- _WHAT YOU NEED TO DO_
Copying exactly, give the lines in the material below from the one with "green apple: 8 -> 10" to the one with "red plate: 8 -> 13", ends included, and nothing besides.

- _TASK INPUT_
· · · · · · ·

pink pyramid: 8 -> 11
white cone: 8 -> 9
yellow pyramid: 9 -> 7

· · · · · · ·

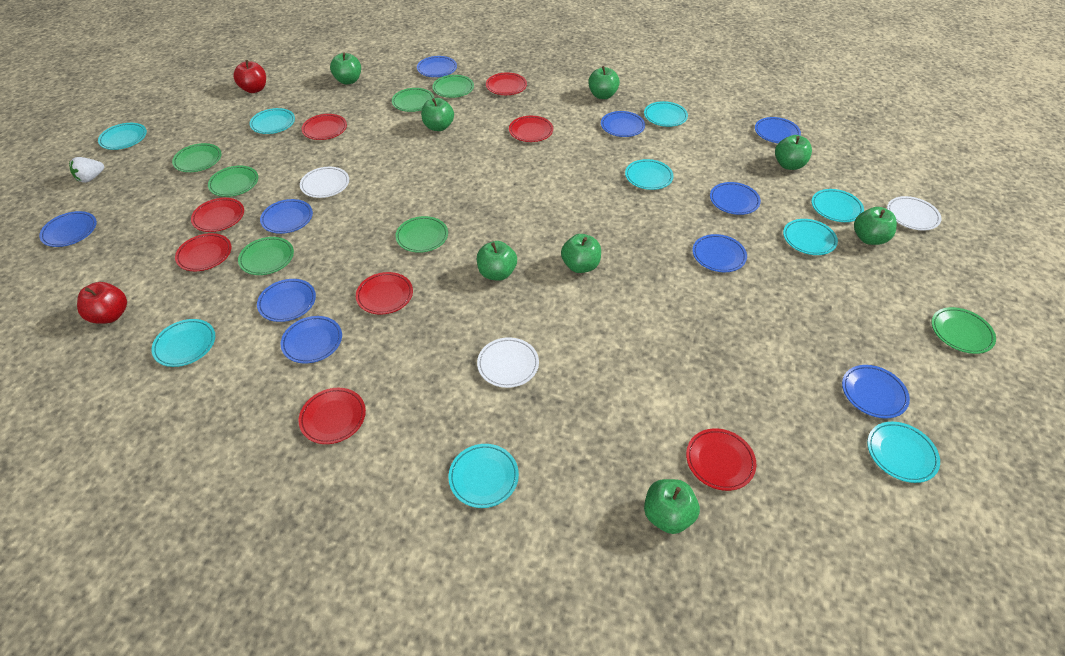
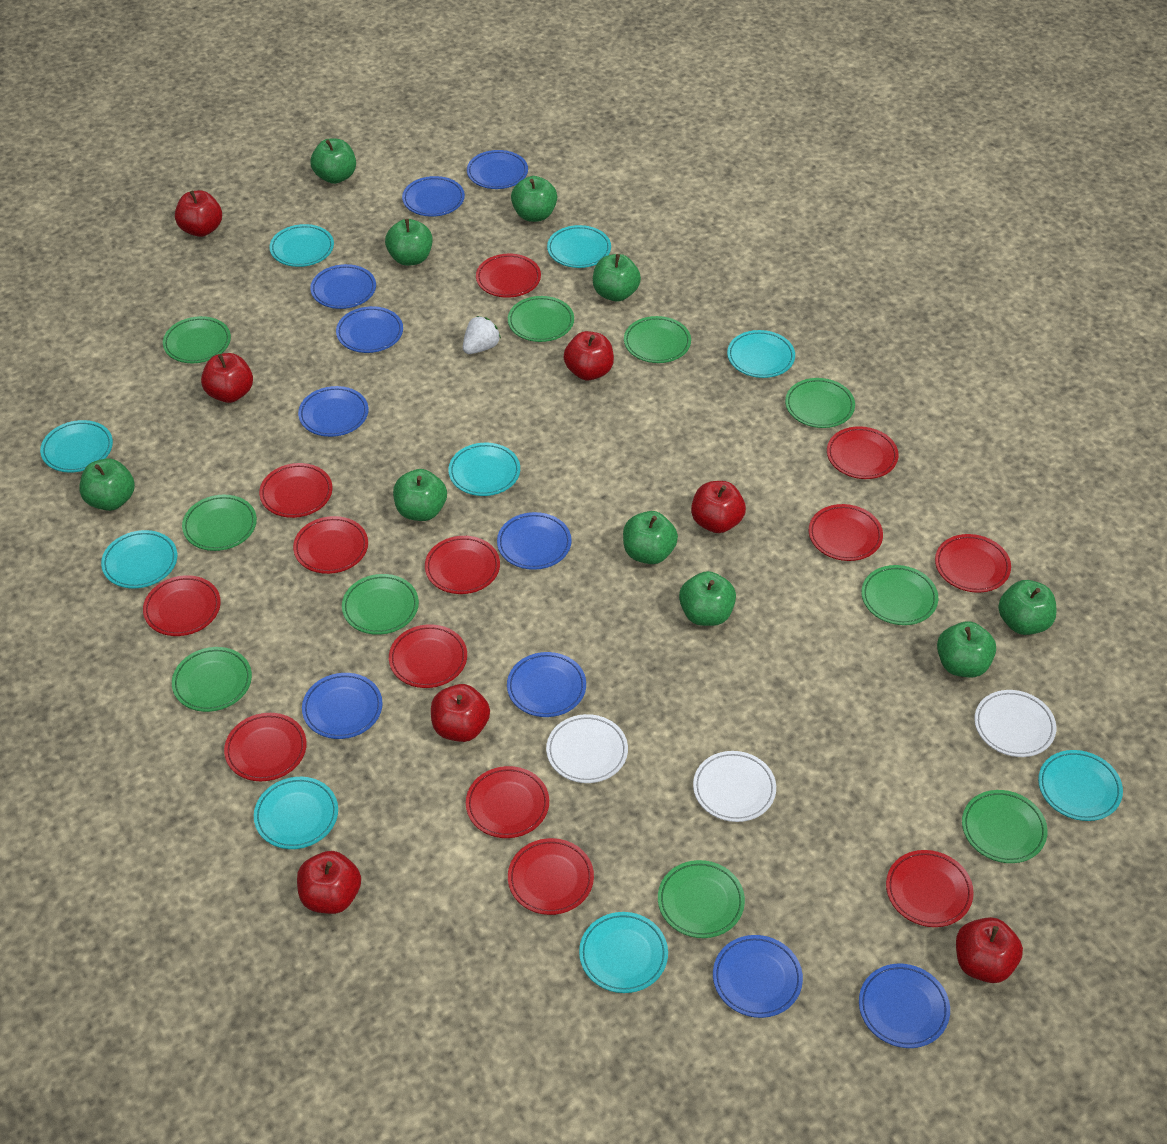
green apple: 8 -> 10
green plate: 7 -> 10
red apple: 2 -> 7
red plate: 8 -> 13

· · · · · · ·

- _COMPLETED EXERCISE_
green apple: 8 -> 10
green plate: 7 -> 10
red apple: 2 -> 7
red plate: 8 -> 13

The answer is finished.